What the exercise asks — Please print exactly the lines from the one containing "(212, 224) = (341, 594): none -> red trophy" through the last line of the records, and only those. Leave out any pictures.

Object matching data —
'''

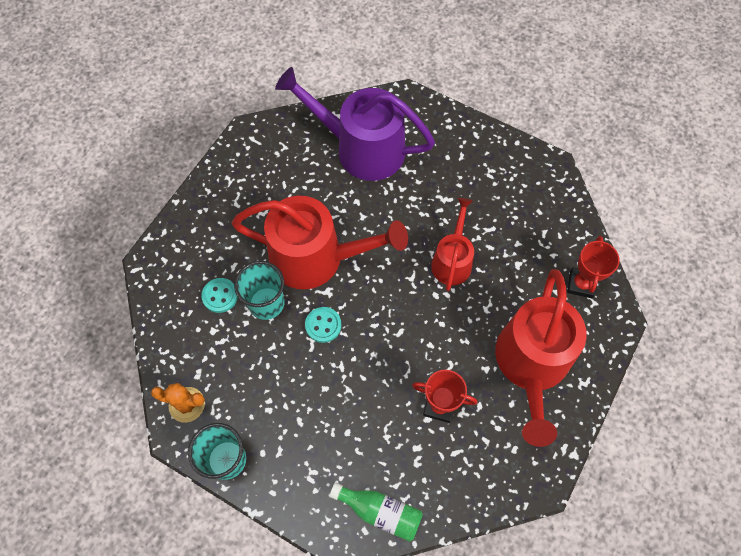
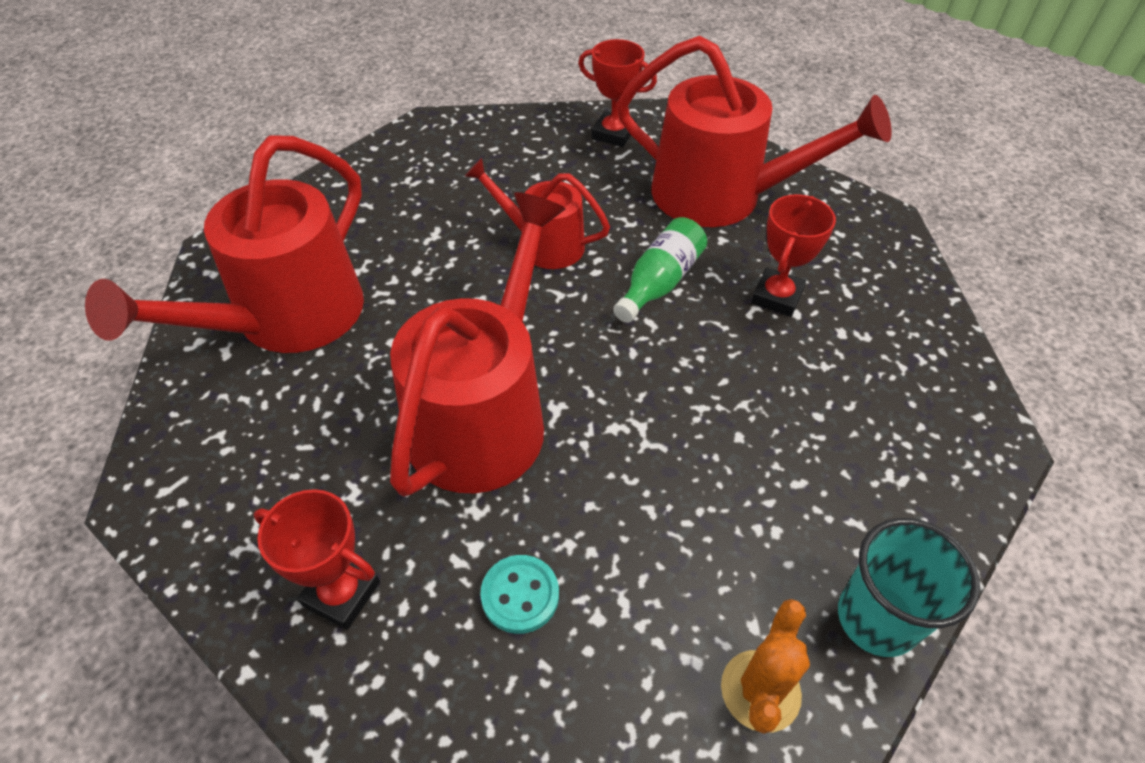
camera: 80 degrees left, 15 degrees down
(212, 224) = (341, 594): none -> red trophy
(266, 303) = (557, 508): turquoise cup -> none
(323, 325) = (620, 422): turquoise button -> none
(362, 148) = (288, 318): purple watering can -> red watering can
(380, 511) = (946, 392): green bottle -> green bottle (659, 282)

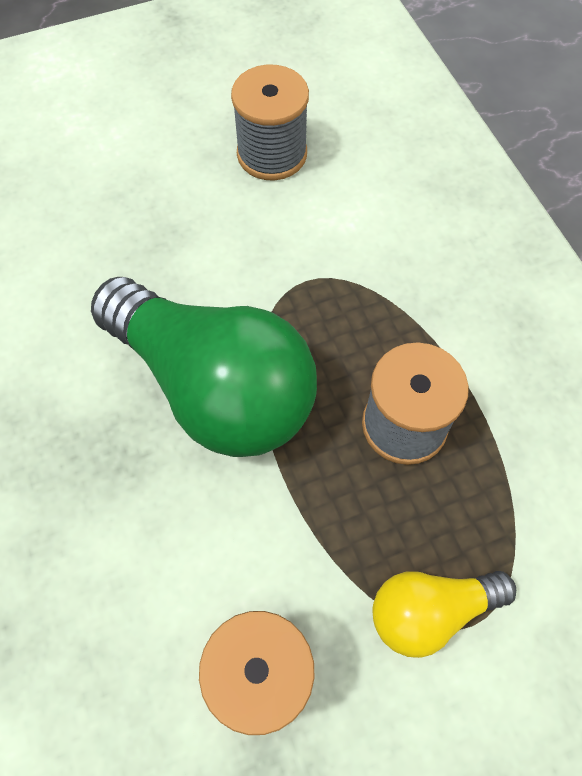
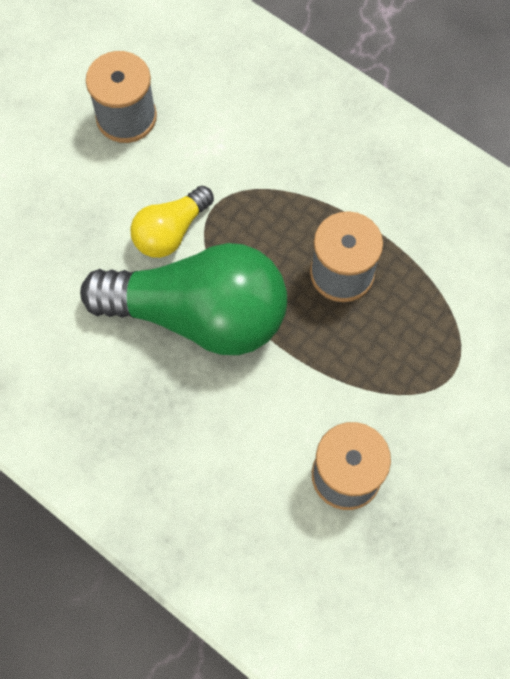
camera: 30 degrees left, 5 degrees up
(430, 611) = (423, 381): yellow light bulb -> yellow light bulb (171, 232)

'''

Task result —
(212, 224) = (341, 594): none -> red trophy
(266, 303) = (557, 508): turquoise cup -> none
(323, 325) = (620, 422): turquoise button -> none
(362, 148) = (288, 318): purple watering can -> red watering can
(380, 511) = (946, 392): green bottle -> green bottle (659, 282)

camera: 30 degrees left, 5 degrees up
(430, 611) = (423, 381): yellow light bulb -> yellow light bulb (171, 232)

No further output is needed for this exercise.